** Opening Supplied records block **
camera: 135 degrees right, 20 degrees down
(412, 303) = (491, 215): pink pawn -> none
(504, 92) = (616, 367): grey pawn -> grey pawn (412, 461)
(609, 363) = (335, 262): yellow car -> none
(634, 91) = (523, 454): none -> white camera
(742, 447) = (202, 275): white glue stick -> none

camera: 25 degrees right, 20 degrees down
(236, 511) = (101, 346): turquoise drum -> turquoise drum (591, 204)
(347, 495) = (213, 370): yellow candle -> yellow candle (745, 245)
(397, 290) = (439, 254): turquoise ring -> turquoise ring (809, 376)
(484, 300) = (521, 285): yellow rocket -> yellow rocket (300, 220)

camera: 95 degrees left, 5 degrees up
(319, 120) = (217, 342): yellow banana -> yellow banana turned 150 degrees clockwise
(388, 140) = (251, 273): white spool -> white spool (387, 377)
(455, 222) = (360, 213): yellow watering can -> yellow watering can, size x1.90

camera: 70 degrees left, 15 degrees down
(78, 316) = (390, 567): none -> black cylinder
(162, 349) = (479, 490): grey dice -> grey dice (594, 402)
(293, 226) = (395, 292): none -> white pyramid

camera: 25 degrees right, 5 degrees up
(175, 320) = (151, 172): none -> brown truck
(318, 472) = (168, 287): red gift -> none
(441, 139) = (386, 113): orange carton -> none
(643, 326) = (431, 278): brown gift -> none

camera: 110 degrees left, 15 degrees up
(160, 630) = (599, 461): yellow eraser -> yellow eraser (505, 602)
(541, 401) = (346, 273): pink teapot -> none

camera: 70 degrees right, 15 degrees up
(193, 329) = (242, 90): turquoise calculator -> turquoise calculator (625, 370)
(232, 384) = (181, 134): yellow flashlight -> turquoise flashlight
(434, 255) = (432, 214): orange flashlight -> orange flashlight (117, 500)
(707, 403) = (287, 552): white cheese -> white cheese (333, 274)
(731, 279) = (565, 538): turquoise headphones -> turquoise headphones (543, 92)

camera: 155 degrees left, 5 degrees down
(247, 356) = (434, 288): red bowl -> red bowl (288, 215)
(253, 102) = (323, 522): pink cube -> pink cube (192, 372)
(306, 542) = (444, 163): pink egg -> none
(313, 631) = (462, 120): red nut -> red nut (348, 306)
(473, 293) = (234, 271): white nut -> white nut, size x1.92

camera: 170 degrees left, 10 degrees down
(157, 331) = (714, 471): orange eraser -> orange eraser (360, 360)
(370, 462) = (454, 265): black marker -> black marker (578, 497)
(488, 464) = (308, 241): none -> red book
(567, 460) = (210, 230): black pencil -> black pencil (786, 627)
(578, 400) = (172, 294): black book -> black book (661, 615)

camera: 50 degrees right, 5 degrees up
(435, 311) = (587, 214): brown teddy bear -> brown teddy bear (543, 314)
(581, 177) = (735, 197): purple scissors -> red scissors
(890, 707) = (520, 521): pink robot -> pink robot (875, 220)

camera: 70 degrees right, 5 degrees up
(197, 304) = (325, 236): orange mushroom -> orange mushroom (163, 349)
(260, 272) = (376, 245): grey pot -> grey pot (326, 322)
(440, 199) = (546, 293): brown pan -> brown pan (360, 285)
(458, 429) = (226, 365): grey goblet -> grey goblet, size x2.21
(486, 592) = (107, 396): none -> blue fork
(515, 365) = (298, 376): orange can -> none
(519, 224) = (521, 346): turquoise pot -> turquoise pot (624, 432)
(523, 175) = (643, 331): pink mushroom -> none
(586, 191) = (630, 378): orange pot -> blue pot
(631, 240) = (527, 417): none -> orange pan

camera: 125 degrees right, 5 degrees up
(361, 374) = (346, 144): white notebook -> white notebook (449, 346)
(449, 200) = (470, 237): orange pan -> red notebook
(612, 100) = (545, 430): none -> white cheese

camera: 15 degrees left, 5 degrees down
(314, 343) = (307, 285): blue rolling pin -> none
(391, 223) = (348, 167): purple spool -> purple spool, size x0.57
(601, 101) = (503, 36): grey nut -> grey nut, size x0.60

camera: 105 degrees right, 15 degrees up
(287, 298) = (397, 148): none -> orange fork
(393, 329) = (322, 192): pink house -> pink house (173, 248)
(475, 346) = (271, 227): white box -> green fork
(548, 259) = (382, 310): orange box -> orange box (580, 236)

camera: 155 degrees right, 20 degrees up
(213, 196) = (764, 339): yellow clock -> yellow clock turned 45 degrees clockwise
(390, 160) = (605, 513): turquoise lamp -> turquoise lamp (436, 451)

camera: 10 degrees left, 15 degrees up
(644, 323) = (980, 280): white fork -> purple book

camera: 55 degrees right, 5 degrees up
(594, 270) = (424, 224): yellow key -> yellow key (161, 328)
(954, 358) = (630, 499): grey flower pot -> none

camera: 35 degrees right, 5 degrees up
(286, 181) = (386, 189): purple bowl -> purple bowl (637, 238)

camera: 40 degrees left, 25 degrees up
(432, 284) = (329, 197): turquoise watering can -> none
** Closing Supplied records block **
#### Your assignment
Could you write out every entry above exactly as it appears?

#### Result
camera: 135 degrees right, 20 degrees down
(412, 303) = (491, 215): pink pawn -> none
(504, 92) = (616, 367): grey pawn -> grey pawn (412, 461)
(609, 363) = (335, 262): yellow car -> none
(634, 91) = (523, 454): none -> white camera
(742, 447) = (202, 275): white glue stick -> none

camera: 25 degrees right, 20 degrees down
(236, 511) = (101, 346): turquoise drum -> turquoise drum (591, 204)
(347, 495) = (213, 370): yellow candle -> yellow candle (745, 245)
(397, 290) = (439, 254): turquoise ring -> turquoise ring (809, 376)
(484, 300) = (521, 285): yellow rocket -> yellow rocket (300, 220)

camera: 95 degrees left, 5 degrees up
(319, 120) = (217, 342): yellow banana -> yellow banana turned 150 degrees clockwise
(388, 140) = (251, 273): white spool -> white spool (387, 377)
(455, 222) = (360, 213): yellow watering can -> yellow watering can, size x1.90

camera: 70 degrees left, 15 degrees down
(78, 316) = (390, 567): none -> black cylinder
(162, 349) = (479, 490): grey dice -> grey dice (594, 402)
(293, 226) = (395, 292): none -> white pyramid

camera: 25 degrees right, 5 degrees up
(175, 320) = (151, 172): none -> brown truck
(318, 472) = (168, 287): red gift -> none
(441, 139) = (386, 113): orange carton -> none
(643, 326) = (431, 278): brown gift -> none

camera: 110 degrees left, 15 degrees up
(160, 630) = (599, 461): yellow eraser -> yellow eraser (505, 602)
(541, 401) = (346, 273): pink teapot -> none

camera: 70 degrees right, 15 degrees up
(193, 329) = (242, 90): turquoise calculator -> turquoise calculator (625, 370)
(232, 384) = (181, 134): yellow flashlight -> turquoise flashlight
(434, 255) = (432, 214): orange flashlight -> orange flashlight (117, 500)
(707, 403) = (287, 552): white cheese -> white cheese (333, 274)
(731, 279) = (565, 538): turquoise headphones -> turquoise headphones (543, 92)

camera: 155 degrees left, 5 degrees down
(247, 356) = (434, 288): red bowl -> red bowl (288, 215)
(253, 102) = (323, 522): pink cube -> pink cube (192, 372)
(306, 542) = (444, 163): pink egg -> none
(313, 631) = (462, 120): red nut -> red nut (348, 306)
(473, 293) = (234, 271): white nut -> white nut, size x1.92

camera: 170 degrees left, 10 degrees down
(157, 331) = (714, 471): orange eraser -> orange eraser (360, 360)
(370, 462) = (454, 265): black marker -> black marker (578, 497)
(488, 464) = (308, 241): none -> red book
(567, 460) = (210, 230): black pencil -> black pencil (786, 627)
(578, 400) = (172, 294): black book -> black book (661, 615)

camera: 50 degrees right, 5 degrees up
(435, 311) = (587, 214): brown teddy bear -> brown teddy bear (543, 314)
(581, 177) = (735, 197): purple scissors -> red scissors
(890, 707) = (520, 521): pink robot -> pink robot (875, 220)

camera: 70 degrees right, 5 degrees up
(197, 304) = (325, 236): orange mushroom -> orange mushroom (163, 349)
(260, 272) = (376, 245): grey pot -> grey pot (326, 322)
(440, 199) = (546, 293): brown pan -> brown pan (360, 285)
(458, 429) = (226, 365): grey goblet -> grey goblet, size x2.21
(486, 592) = (107, 396): none -> blue fork
(515, 365) = (298, 376): orange can -> none
(519, 224) = (521, 346): turquoise pot -> turquoise pot (624, 432)
(523, 175) = (643, 331): pink mushroom -> none
(586, 191) = (630, 378): orange pot -> blue pot
(631, 240) = (527, 417): none -> orange pan

camera: 125 degrees right, 5 degrees up
(361, 374) = (346, 144): white notebook -> white notebook (449, 346)
(449, 200) = (470, 237): orange pan -> red notebook
(612, 100) = (545, 430): none -> white cheese

camera: 15 degrees left, 5 degrees down
(314, 343) = (307, 285): blue rolling pin -> none
(391, 223) = (348, 167): purple spool -> purple spool, size x0.57
(601, 101) = (503, 36): grey nut -> grey nut, size x0.60

camera: 105 degrees right, 15 degrees up
(287, 298) = (397, 148): none -> orange fork
(393, 329) = (322, 192): pink house -> pink house (173, 248)
(475, 346) = (271, 227): white box -> green fork
(548, 259) = (382, 310): orange box -> orange box (580, 236)

camera: 155 degrees right, 20 degrees up
(213, 196) = (764, 339): yellow clock -> yellow clock turned 45 degrees clockwise
(390, 160) = (605, 513): turquoise lamp -> turquoise lamp (436, 451)

camera: 10 degrees left, 15 degrees up
(644, 323) = (980, 280): white fork -> purple book

camera: 55 degrees right, 5 degrees up
(594, 270) = (424, 224): yellow key -> yellow key (161, 328)
(954, 358) = (630, 499): grey flower pot -> none

camera: 35 degrees right, 5 degrees up
(286, 181) = (386, 189): purple bowl -> purple bowl (637, 238)

camera: 40 degrees left, 25 degrees up
(432, 284) = (329, 197): turquoise watering can -> none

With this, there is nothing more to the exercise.